## Data drawn from a collection
++++++

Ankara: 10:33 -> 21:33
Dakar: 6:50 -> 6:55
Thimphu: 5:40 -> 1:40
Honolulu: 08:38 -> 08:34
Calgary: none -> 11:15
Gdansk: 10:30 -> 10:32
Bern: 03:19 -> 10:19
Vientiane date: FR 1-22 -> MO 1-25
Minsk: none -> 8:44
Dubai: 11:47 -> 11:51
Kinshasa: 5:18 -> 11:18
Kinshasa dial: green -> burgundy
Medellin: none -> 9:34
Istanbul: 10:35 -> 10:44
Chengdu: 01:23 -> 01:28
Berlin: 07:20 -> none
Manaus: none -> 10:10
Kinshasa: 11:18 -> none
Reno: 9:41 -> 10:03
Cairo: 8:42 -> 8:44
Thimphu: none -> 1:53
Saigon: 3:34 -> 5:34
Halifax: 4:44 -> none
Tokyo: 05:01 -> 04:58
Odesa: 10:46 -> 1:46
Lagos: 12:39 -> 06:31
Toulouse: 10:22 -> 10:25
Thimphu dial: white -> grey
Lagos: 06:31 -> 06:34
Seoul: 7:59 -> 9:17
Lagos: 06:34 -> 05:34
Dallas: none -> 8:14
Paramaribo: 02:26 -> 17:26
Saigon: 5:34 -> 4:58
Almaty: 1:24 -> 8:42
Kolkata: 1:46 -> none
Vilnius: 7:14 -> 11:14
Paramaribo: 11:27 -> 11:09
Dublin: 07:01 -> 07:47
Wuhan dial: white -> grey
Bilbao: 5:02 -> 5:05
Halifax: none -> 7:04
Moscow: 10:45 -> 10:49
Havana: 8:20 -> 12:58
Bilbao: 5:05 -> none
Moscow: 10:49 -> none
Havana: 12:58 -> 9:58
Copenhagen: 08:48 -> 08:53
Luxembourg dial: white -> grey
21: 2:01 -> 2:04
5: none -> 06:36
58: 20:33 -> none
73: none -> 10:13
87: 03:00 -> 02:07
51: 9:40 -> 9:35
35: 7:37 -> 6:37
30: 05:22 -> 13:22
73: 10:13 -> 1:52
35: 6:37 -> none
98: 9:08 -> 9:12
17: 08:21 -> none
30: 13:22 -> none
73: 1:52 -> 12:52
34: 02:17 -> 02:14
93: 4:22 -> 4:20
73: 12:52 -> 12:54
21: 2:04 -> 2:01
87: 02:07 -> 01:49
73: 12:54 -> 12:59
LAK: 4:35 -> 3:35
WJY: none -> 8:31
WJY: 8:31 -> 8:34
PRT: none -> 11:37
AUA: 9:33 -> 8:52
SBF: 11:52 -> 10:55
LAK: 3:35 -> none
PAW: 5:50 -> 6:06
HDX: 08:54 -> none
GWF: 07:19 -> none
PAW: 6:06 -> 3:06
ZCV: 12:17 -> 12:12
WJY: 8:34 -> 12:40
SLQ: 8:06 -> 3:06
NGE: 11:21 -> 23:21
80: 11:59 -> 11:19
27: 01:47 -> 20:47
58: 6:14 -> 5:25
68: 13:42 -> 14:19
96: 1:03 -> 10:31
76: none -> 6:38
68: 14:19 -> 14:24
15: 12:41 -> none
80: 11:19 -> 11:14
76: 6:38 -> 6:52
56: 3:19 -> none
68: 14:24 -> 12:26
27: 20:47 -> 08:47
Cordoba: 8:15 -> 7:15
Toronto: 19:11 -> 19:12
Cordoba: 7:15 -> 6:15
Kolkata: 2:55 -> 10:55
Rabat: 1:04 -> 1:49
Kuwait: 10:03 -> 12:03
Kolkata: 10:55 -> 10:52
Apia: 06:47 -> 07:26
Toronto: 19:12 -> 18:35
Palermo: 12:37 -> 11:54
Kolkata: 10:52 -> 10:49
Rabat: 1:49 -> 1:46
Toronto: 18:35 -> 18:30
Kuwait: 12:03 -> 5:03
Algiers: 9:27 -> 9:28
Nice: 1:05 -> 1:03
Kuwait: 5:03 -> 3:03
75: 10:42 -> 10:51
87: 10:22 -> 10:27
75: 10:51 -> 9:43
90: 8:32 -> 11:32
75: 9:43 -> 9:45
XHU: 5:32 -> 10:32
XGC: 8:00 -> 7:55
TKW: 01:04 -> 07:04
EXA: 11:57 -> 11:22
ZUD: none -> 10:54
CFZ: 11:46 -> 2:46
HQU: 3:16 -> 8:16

++++++

Return all of the lines above verbatim, keeping their original order.

Ankara: 10:33 -> 21:33
Dakar: 6:50 -> 6:55
Thimphu: 5:40 -> 1:40
Honolulu: 08:38 -> 08:34
Calgary: none -> 11:15
Gdansk: 10:30 -> 10:32
Bern: 03:19 -> 10:19
Vientiane date: FR 1-22 -> MO 1-25
Minsk: none -> 8:44
Dubai: 11:47 -> 11:51
Kinshasa: 5:18 -> 11:18
Kinshasa dial: green -> burgundy
Medellin: none -> 9:34
Istanbul: 10:35 -> 10:44
Chengdu: 01:23 -> 01:28
Berlin: 07:20 -> none
Manaus: none -> 10:10
Kinshasa: 11:18 -> none
Reno: 9:41 -> 10:03
Cairo: 8:42 -> 8:44
Thimphu: none -> 1:53
Saigon: 3:34 -> 5:34
Halifax: 4:44 -> none
Tokyo: 05:01 -> 04:58
Odesa: 10:46 -> 1:46
Lagos: 12:39 -> 06:31
Toulouse: 10:22 -> 10:25
Thimphu dial: white -> grey
Lagos: 06:31 -> 06:34
Seoul: 7:59 -> 9:17
Lagos: 06:34 -> 05:34
Dallas: none -> 8:14
Paramaribo: 02:26 -> 17:26
Saigon: 5:34 -> 4:58
Almaty: 1:24 -> 8:42
Kolkata: 1:46 -> none
Vilnius: 7:14 -> 11:14
Paramaribo: 11:27 -> 11:09
Dublin: 07:01 -> 07:47
Wuhan dial: white -> grey
Bilbao: 5:02 -> 5:05
Halifax: none -> 7:04
Moscow: 10:45 -> 10:49
Havana: 8:20 -> 12:58
Bilbao: 5:05 -> none
Moscow: 10:49 -> none
Havana: 12:58 -> 9:58
Copenhagen: 08:48 -> 08:53
Luxembourg dial: white -> grey
21: 2:01 -> 2:04
5: none -> 06:36
58: 20:33 -> none
73: none -> 10:13
87: 03:00 -> 02:07
51: 9:40 -> 9:35
35: 7:37 -> 6:37
30: 05:22 -> 13:22
73: 10:13 -> 1:52
35: 6:37 -> none
98: 9:08 -> 9:12
17: 08:21 -> none
30: 13:22 -> none
73: 1:52 -> 12:52
34: 02:17 -> 02:14
93: 4:22 -> 4:20
73: 12:52 -> 12:54
21: 2:04 -> 2:01
87: 02:07 -> 01:49
73: 12:54 -> 12:59
LAK: 4:35 -> 3:35
WJY: none -> 8:31
WJY: 8:31 -> 8:34
PRT: none -> 11:37
AUA: 9:33 -> 8:52
SBF: 11:52 -> 10:55
LAK: 3:35 -> none
PAW: 5:50 -> 6:06
HDX: 08:54 -> none
GWF: 07:19 -> none
PAW: 6:06 -> 3:06
ZCV: 12:17 -> 12:12
WJY: 8:34 -> 12:40
SLQ: 8:06 -> 3:06
NGE: 11:21 -> 23:21
80: 11:59 -> 11:19
27: 01:47 -> 20:47
58: 6:14 -> 5:25
68: 13:42 -> 14:19
96: 1:03 -> 10:31
76: none -> 6:38
68: 14:19 -> 14:24
15: 12:41 -> none
80: 11:19 -> 11:14
76: 6:38 -> 6:52
56: 3:19 -> none
68: 14:24 -> 12:26
27: 20:47 -> 08:47
Cordoba: 8:15 -> 7:15
Toronto: 19:11 -> 19:12
Cordoba: 7:15 -> 6:15
Kolkata: 2:55 -> 10:55
Rabat: 1:04 -> 1:49
Kuwait: 10:03 -> 12:03
Kolkata: 10:55 -> 10:52
Apia: 06:47 -> 07:26
Toronto: 19:12 -> 18:35
Palermo: 12:37 -> 11:54
Kolkata: 10:52 -> 10:49
Rabat: 1:49 -> 1:46
Toronto: 18:35 -> 18:30
Kuwait: 12:03 -> 5:03
Algiers: 9:27 -> 9:28
Nice: 1:05 -> 1:03
Kuwait: 5:03 -> 3:03
75: 10:42 -> 10:51
87: 10:22 -> 10:27
75: 10:51 -> 9:43
90: 8:32 -> 11:32
75: 9:43 -> 9:45
XHU: 5:32 -> 10:32
XGC: 8:00 -> 7:55
TKW: 01:04 -> 07:04
EXA: 11:57 -> 11:22
ZUD: none -> 10:54
CFZ: 11:46 -> 2:46
HQU: 3:16 -> 8:16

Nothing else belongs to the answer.